▶

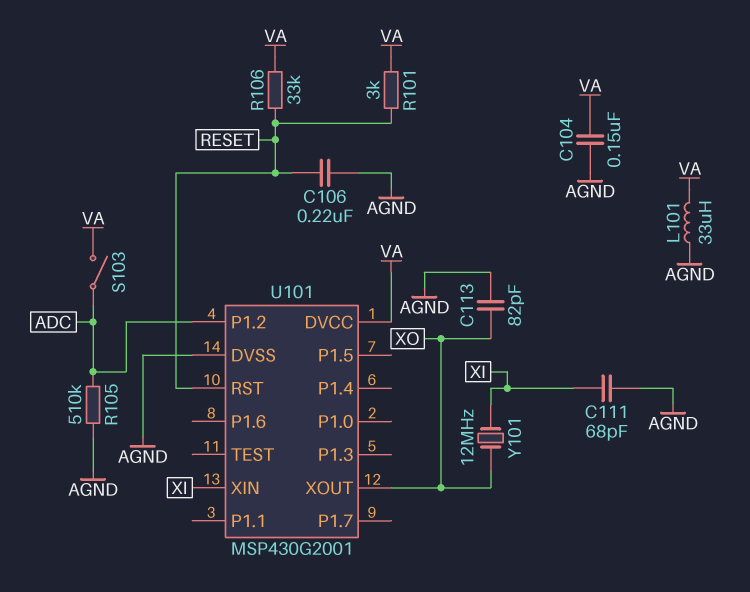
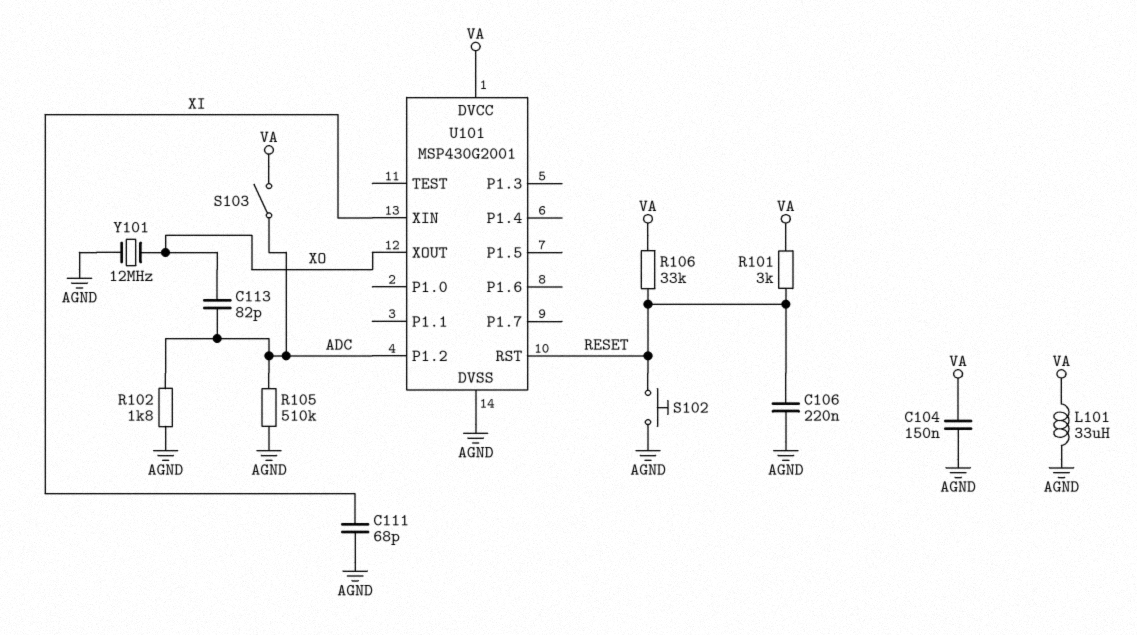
C113: 82pF (AGND, XO) -> 82pF (ADC, XO)
R102: none -> 1.8k (ADC, AGND)
S102: none -> button (AGND, RESET)
Y101: 12MHz (XI, XO) -> 12MHz (AGND, XO)

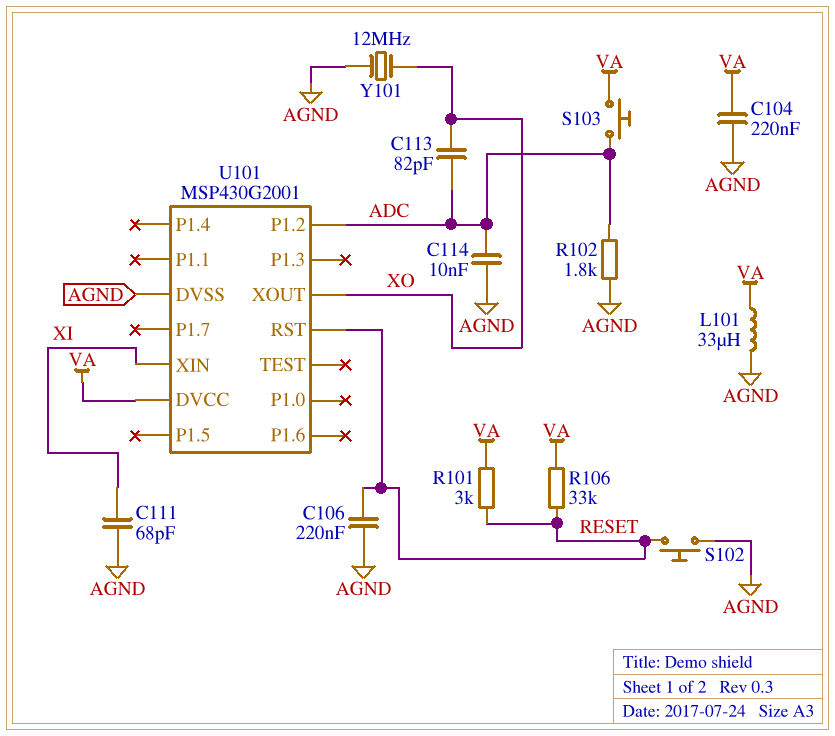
C104: 150nF (AGND, VA) -> 220nF (AGND, VA)
C114: none -> 10nF (ADC, AGND)
R105: 510k (ADC, AGND) -> none
S103: switch (ADC, VA) -> button (ADC, VA)

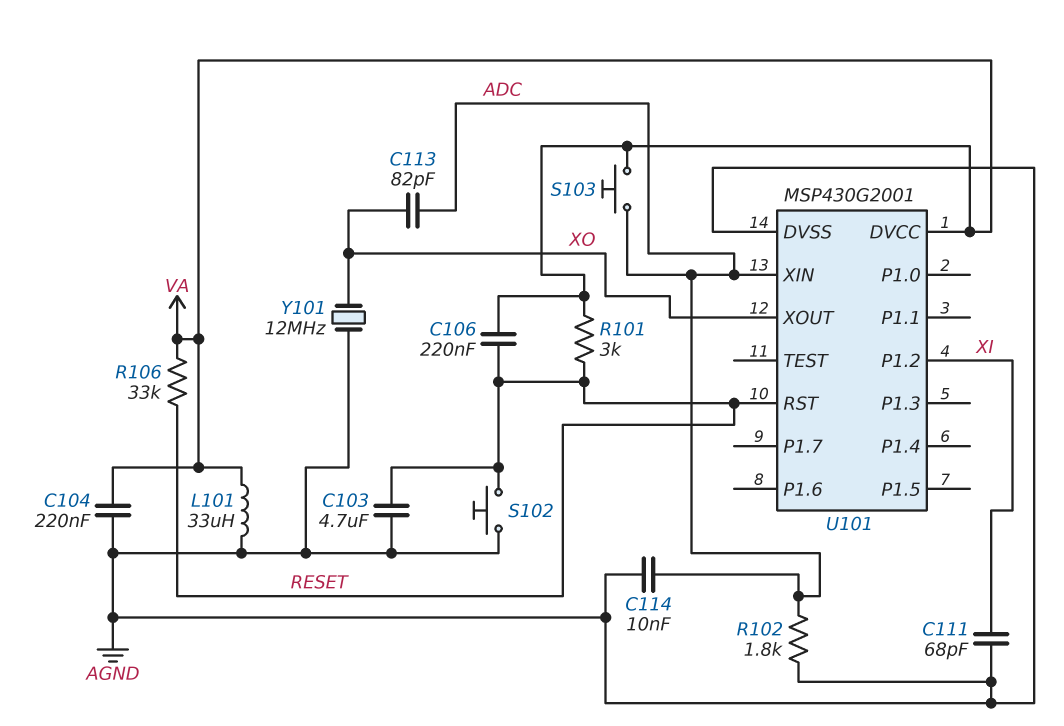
C103: none -> 4.7uF (AGND, RESET)
C106: 220nF (AGND, RESET) -> 220nF (RESET, VA)
U101 pin P1.2: ADC -> XI
U101 pin XIN: XI -> ADC

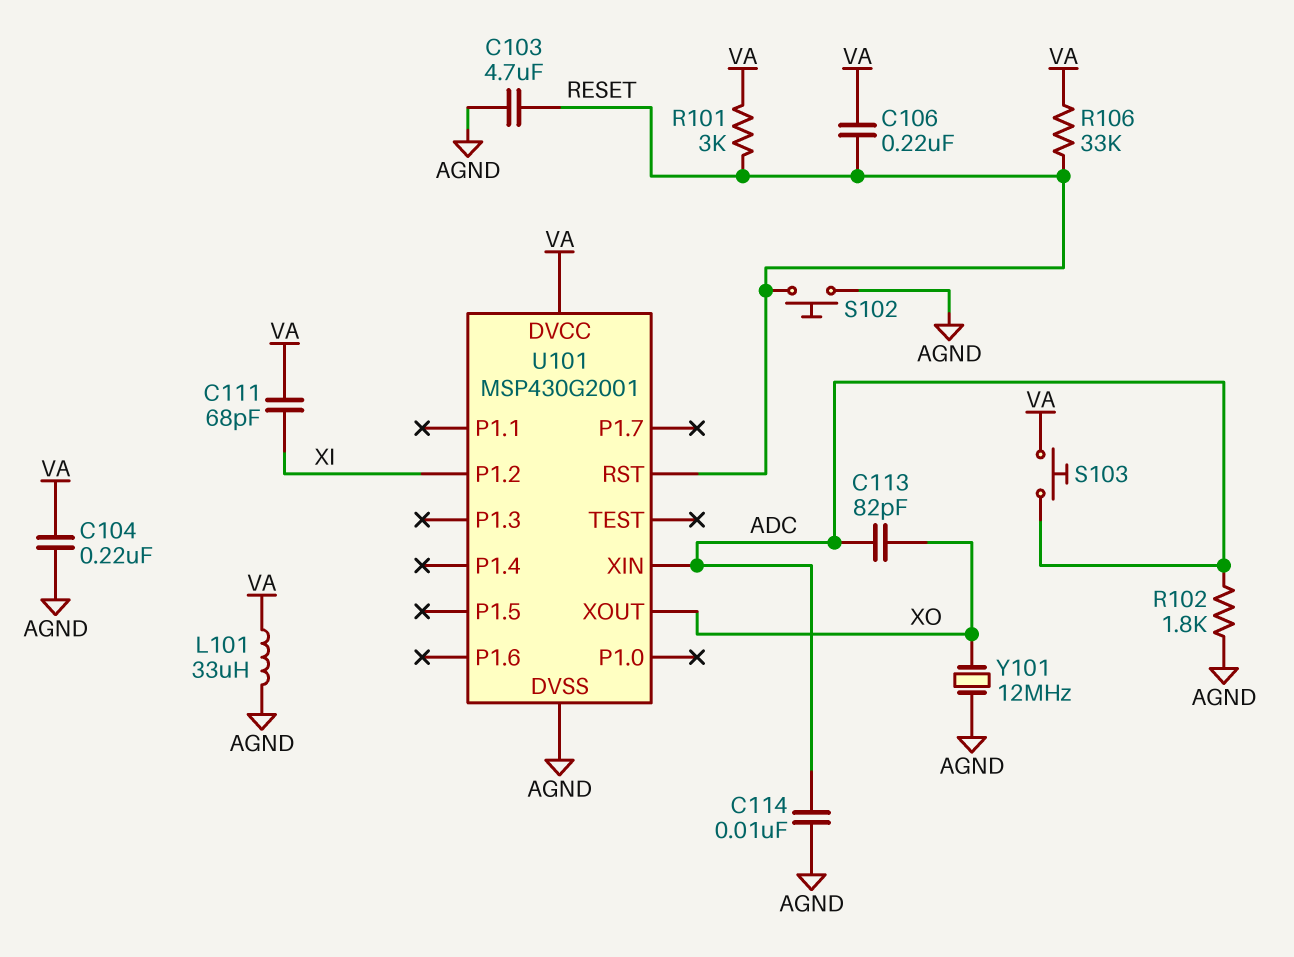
C111: 68pF (AGND, XI) -> 68pF (VA, XI)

◀

■ Task brief: Because only the text is wanted, copy each record above precisely and omit its pictures.

■ Solution to this problem:
C113: 82pF (AGND, XO) -> 82pF (ADC, XO)
R102: none -> 1.8k (ADC, AGND)
S102: none -> button (AGND, RESET)
Y101: 12MHz (XI, XO) -> 12MHz (AGND, XO)

C104: 150nF (AGND, VA) -> 220nF (AGND, VA)
C114: none -> 10nF (ADC, AGND)
R105: 510k (ADC, AGND) -> none
S103: switch (ADC, VA) -> button (ADC, VA)

C103: none -> 4.7uF (AGND, RESET)
C106: 220nF (AGND, RESET) -> 220nF (RESET, VA)
U101 pin P1.2: ADC -> XI
U101 pin XIN: XI -> ADC

C111: 68pF (AGND, XI) -> 68pF (VA, XI)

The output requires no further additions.